Records:
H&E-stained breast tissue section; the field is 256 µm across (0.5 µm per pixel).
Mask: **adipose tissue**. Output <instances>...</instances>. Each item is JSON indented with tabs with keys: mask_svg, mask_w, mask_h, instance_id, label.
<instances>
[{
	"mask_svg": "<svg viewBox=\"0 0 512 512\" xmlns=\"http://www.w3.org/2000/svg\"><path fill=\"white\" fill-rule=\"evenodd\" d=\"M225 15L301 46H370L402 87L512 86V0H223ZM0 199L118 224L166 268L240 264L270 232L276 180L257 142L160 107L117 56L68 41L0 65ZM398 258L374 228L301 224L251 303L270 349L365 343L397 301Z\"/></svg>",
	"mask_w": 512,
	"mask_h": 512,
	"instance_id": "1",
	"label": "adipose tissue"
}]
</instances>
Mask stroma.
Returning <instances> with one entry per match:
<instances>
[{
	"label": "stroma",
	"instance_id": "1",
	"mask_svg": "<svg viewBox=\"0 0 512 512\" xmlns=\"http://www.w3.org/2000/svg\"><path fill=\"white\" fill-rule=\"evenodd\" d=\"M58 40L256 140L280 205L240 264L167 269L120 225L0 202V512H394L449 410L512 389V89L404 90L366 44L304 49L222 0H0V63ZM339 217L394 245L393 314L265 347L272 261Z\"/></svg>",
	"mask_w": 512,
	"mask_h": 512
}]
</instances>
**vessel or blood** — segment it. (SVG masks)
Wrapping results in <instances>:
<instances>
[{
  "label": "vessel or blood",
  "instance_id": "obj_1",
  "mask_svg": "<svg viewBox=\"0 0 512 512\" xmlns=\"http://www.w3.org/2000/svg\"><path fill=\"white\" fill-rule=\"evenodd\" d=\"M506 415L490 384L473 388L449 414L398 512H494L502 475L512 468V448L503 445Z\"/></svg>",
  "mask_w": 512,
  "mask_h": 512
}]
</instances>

§ **WHAT TO WORK ON**
Extract the whole listing, character for character.

§ **RESULT BELOW**
H&E-stained breast tissue section; the field is 256 µm across (0.5 µm per pixel).
Mask: **adipose tissue**. Output <instances>...</instances>. Each item is JSON indented with tabs with keys: mask_svg, mask_w, mask_h, instance_id, label.
<instances>
[{
	"mask_svg": "<svg viewBox=\"0 0 512 512\" xmlns=\"http://www.w3.org/2000/svg\"><path fill=\"white\" fill-rule=\"evenodd\" d=\"M225 15L301 46H370L402 87L512 86V0H223ZM0 199L118 224L166 268L240 264L270 232L276 180L257 142L160 107L117 56L68 41L0 65ZM398 258L374 228L301 224L251 303L270 349L365 343L397 301Z\"/></svg>",
	"mask_w": 512,
	"mask_h": 512,
	"instance_id": "1",
	"label": "adipose tissue"
}]
</instances>
Mask stroma.
Returning <instances> with one entry per match:
<instances>
[{
	"label": "stroma",
	"instance_id": "1",
	"mask_svg": "<svg viewBox=\"0 0 512 512\" xmlns=\"http://www.w3.org/2000/svg\"><path fill=\"white\" fill-rule=\"evenodd\" d=\"M58 40L256 140L280 205L240 264L167 269L120 225L0 202V512H394L449 410L512 389V89L404 90L366 44L304 49L222 0H0V63ZM339 217L394 245L393 314L265 347L272 261Z\"/></svg>",
	"mask_w": 512,
	"mask_h": 512
}]
</instances>
**vessel or blood** — segment it. (SVG masks)
Wrapping results in <instances>:
<instances>
[{
  "label": "vessel or blood",
  "instance_id": "obj_1",
  "mask_svg": "<svg viewBox=\"0 0 512 512\" xmlns=\"http://www.w3.org/2000/svg\"><path fill=\"white\" fill-rule=\"evenodd\" d=\"M506 415L490 384L473 388L449 414L398 512H494L502 475L512 468V448L503 445Z\"/></svg>",
  "mask_w": 512,
  "mask_h": 512
}]
</instances>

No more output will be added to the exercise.